Only the lines from the line containing "BT1: 7.4V (plus" to the end of the entries should be repeated, exactly as they appear.

== Material for this task ==

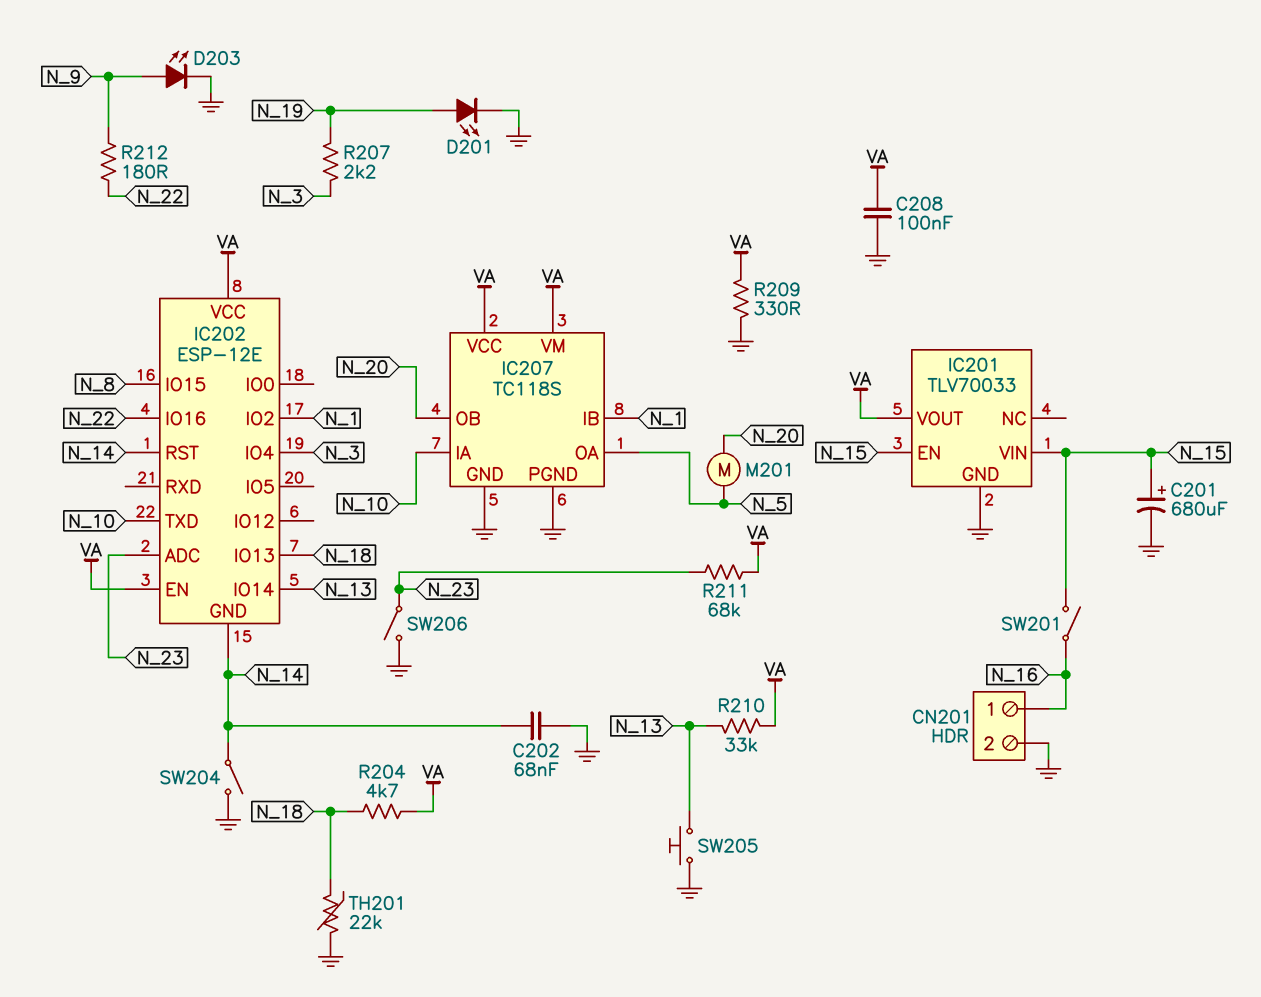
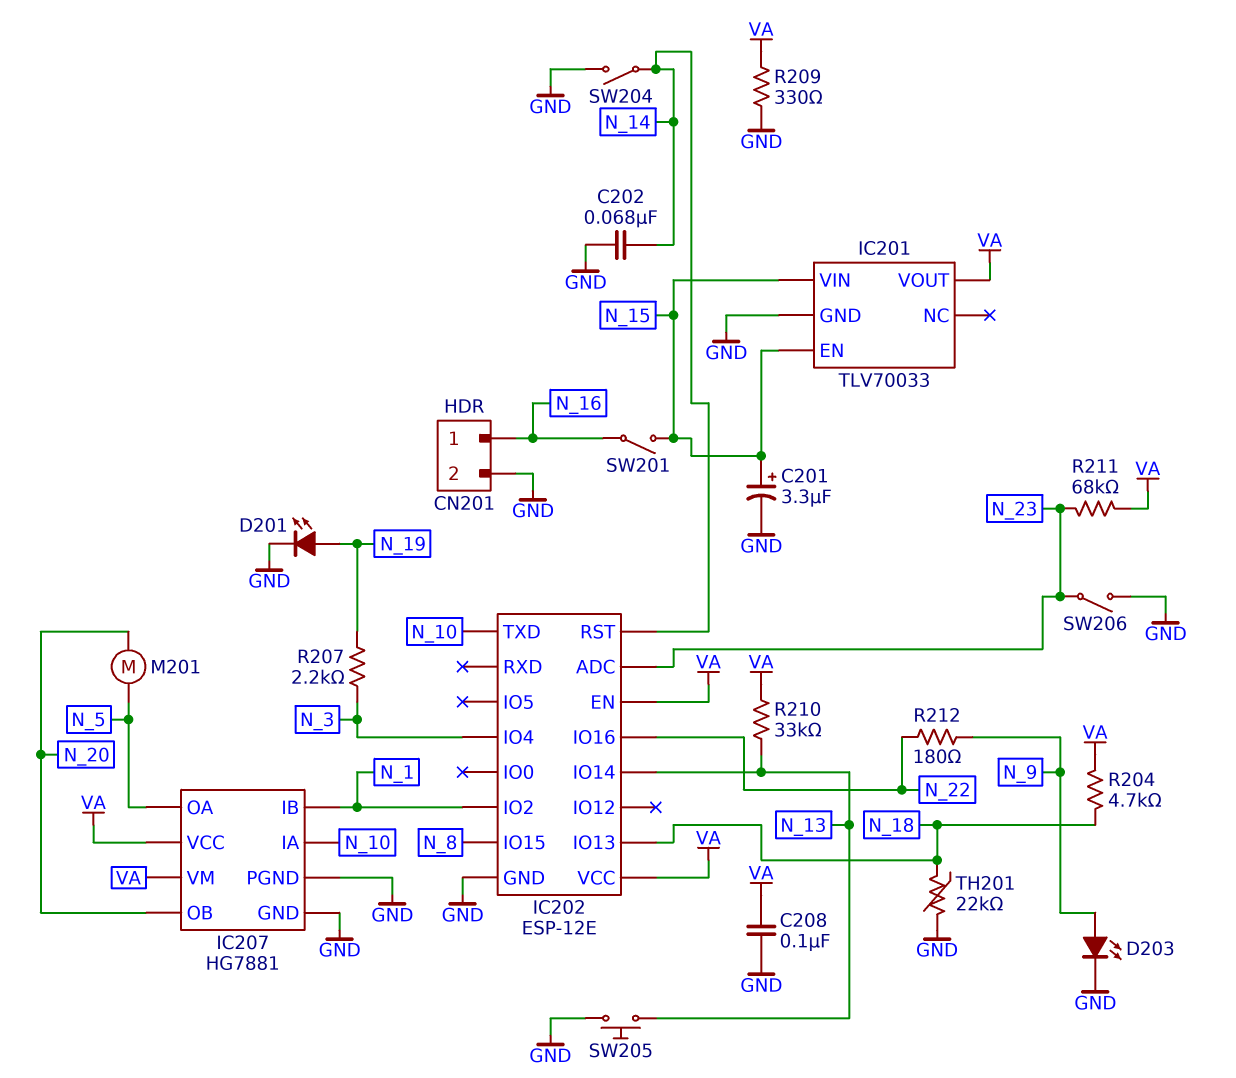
C201: 680uF (plus N_15, minus GND) -> 3.3uF (plus N_15, minus GND)
IC202 pin GND: N_14 -> GND
IC207: TC118S -> HG7881

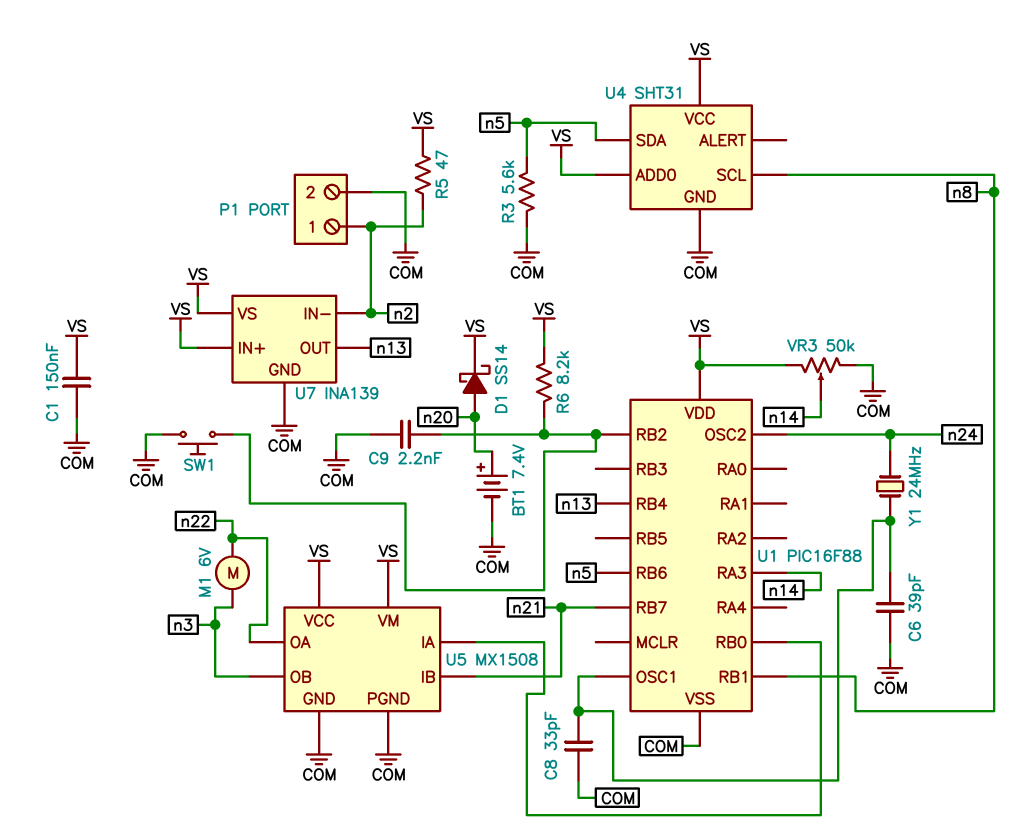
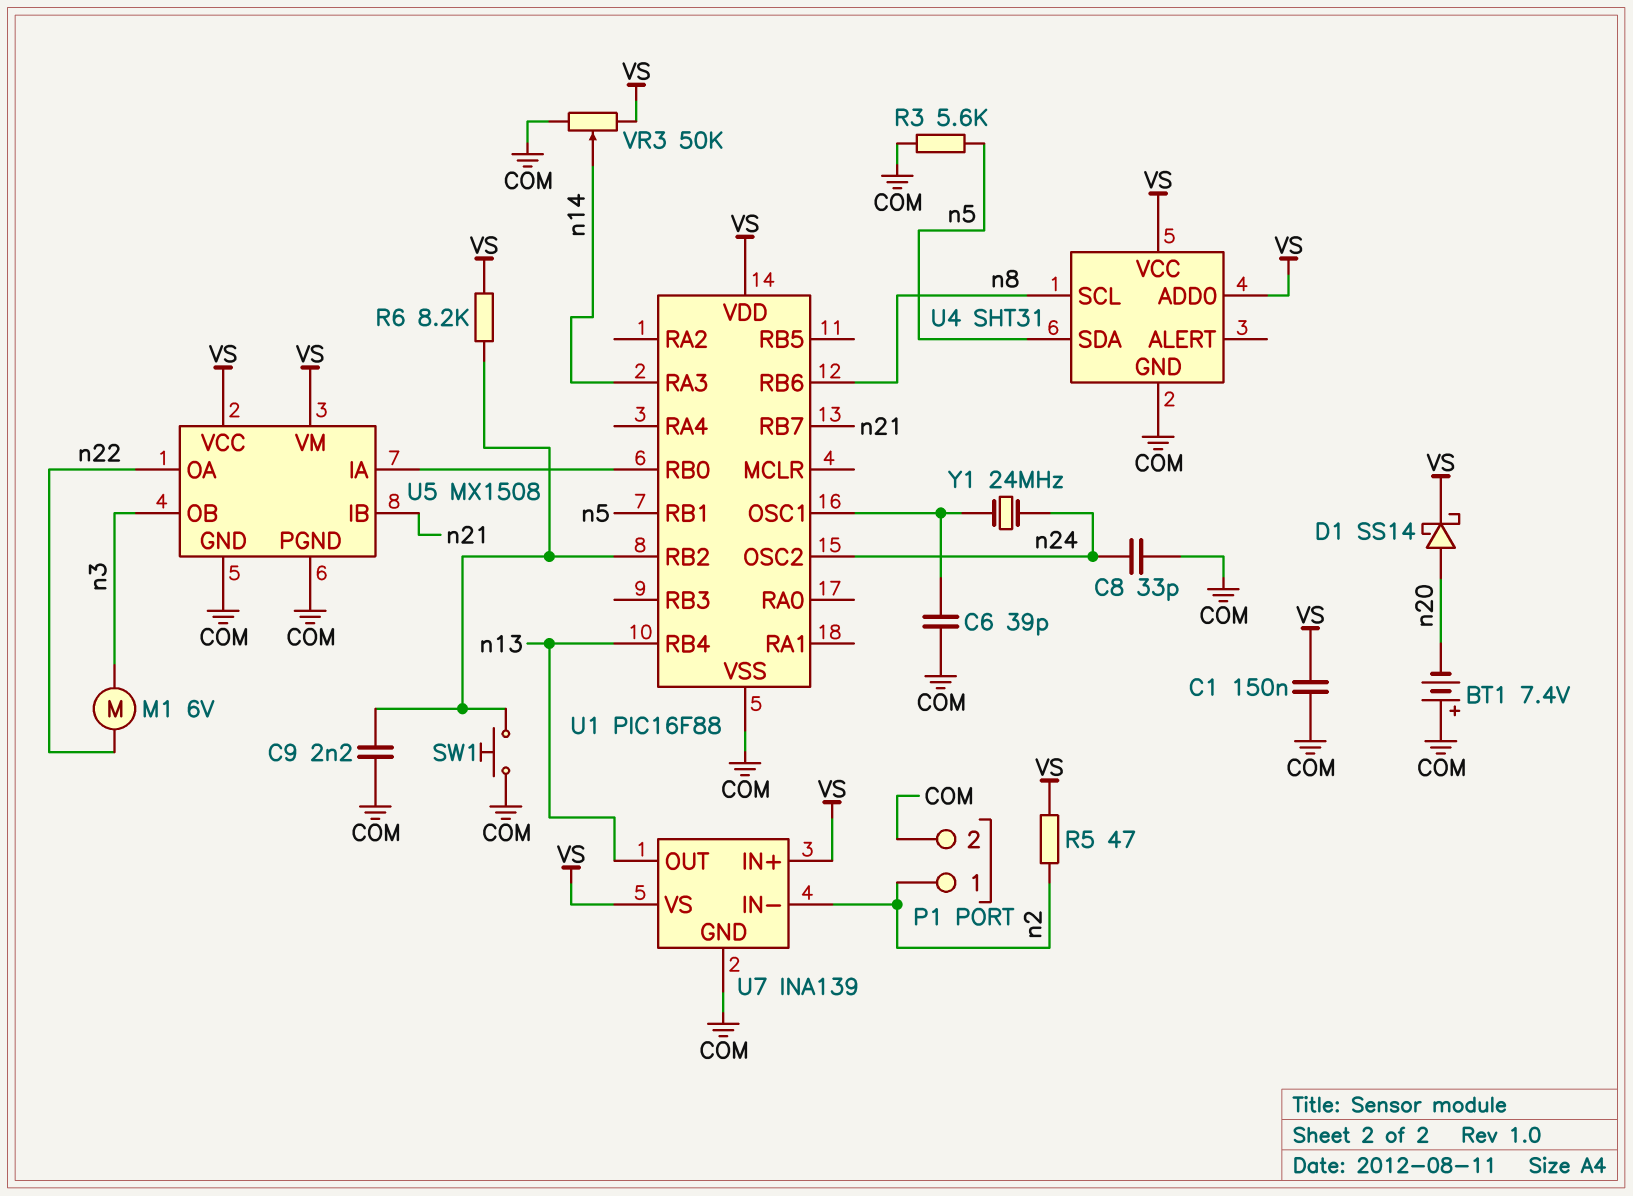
BT1: 7.4V (plus n20, minus COM) -> 7.4V (plus COM, minus n20)
C8: 33pF (COM, U1/OSC1) -> 33pF (COM, n24)
U1 pin RB1: n8 -> n5
U1 pin RB6: n5 -> n8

===

*Response:*
BT1: 7.4V (plus n20, minus COM) -> 7.4V (plus COM, minus n20)
C8: 33pF (COM, U1/OSC1) -> 33pF (COM, n24)
U1 pin RB1: n8 -> n5
U1 pin RB6: n5 -> n8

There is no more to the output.